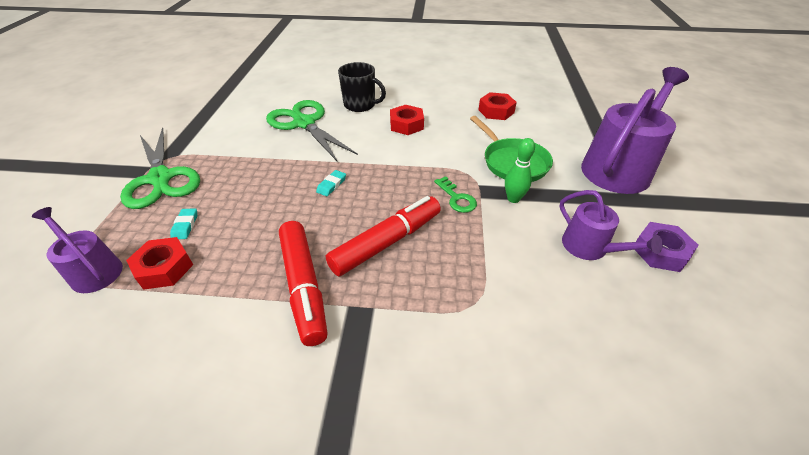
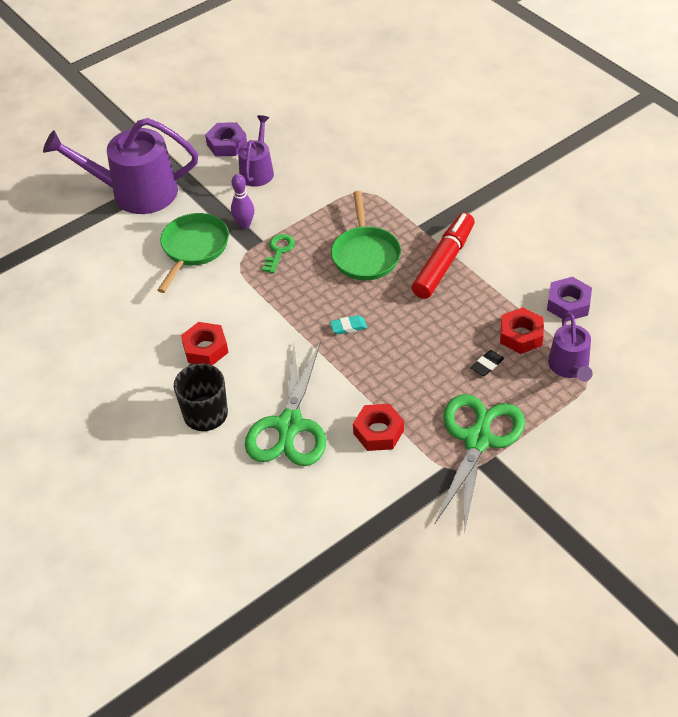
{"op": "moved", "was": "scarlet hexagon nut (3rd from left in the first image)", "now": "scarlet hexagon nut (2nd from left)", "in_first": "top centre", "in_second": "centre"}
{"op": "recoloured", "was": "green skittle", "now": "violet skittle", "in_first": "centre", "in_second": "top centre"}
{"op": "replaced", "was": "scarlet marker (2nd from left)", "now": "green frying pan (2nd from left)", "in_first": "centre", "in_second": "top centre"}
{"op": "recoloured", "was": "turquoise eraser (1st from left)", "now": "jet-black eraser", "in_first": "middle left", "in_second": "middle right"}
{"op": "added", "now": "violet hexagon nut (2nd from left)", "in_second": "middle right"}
· · · ·
Return all of the entries word for word, but omit the pictures.

{"op": "moved", "was": "scarlet hexagon nut (3rd from left in the first image)", "now": "scarlet hexagon nut (2nd from left)", "in_first": "top centre", "in_second": "centre"}
{"op": "recoloured", "was": "green skittle", "now": "violet skittle", "in_first": "centre", "in_second": "top centre"}
{"op": "replaced", "was": "scarlet marker (2nd from left)", "now": "green frying pan (2nd from left)", "in_first": "centre", "in_second": "top centre"}
{"op": "recoloured", "was": "turquoise eraser (1st from left)", "now": "jet-black eraser", "in_first": "middle left", "in_second": "middle right"}
{"op": "added", "now": "violet hexagon nut (2nd from left)", "in_second": "middle right"}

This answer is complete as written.